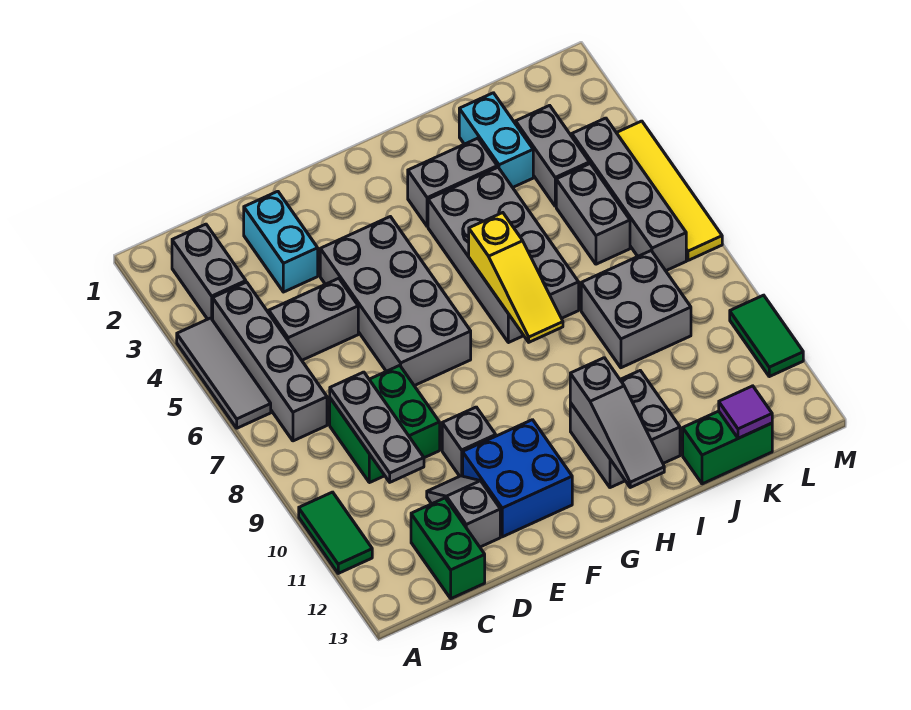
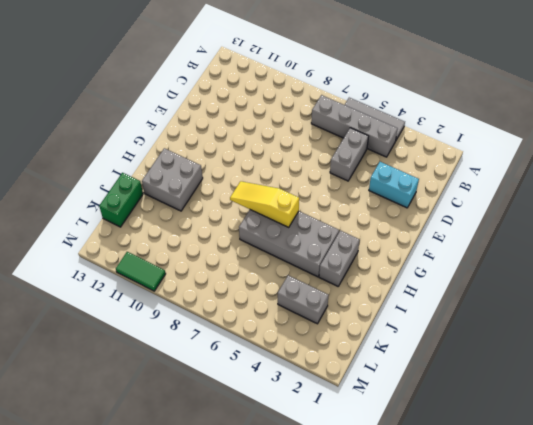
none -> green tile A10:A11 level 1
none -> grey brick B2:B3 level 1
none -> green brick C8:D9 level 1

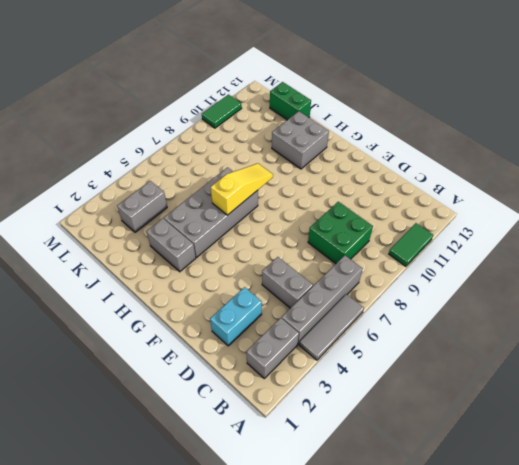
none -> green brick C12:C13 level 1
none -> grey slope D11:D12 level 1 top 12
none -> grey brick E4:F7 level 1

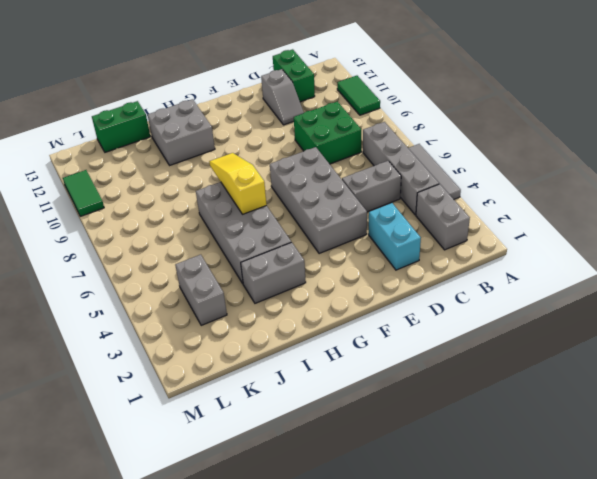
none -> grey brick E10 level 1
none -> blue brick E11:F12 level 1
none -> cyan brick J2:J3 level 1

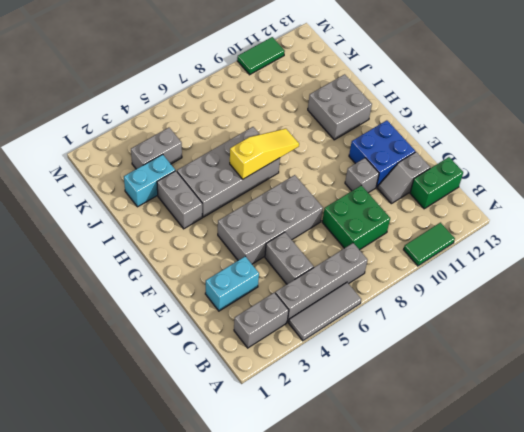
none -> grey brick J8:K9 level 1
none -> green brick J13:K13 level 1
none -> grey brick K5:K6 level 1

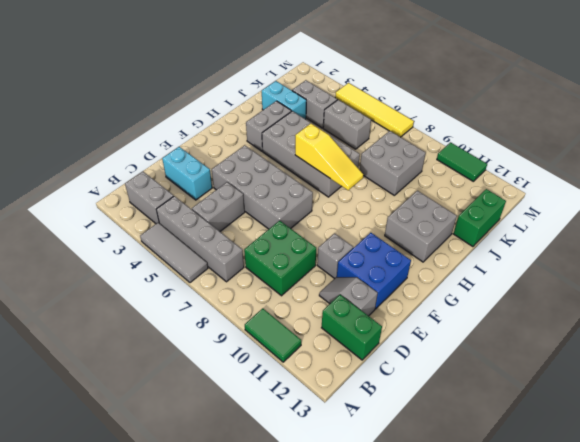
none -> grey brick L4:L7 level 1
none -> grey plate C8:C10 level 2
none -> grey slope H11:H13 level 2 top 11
□ □ □ □ □ □ □
> _TASK STATEMENT_: Return only those lines of the records that contain the string "green".

> _ANSWER FOR THIS EXERCISE_:
none -> green tile A10:A11 level 1
none -> green brick C8:D9 level 1
none -> green brick C12:C13 level 1
none -> green brick J13:K13 level 1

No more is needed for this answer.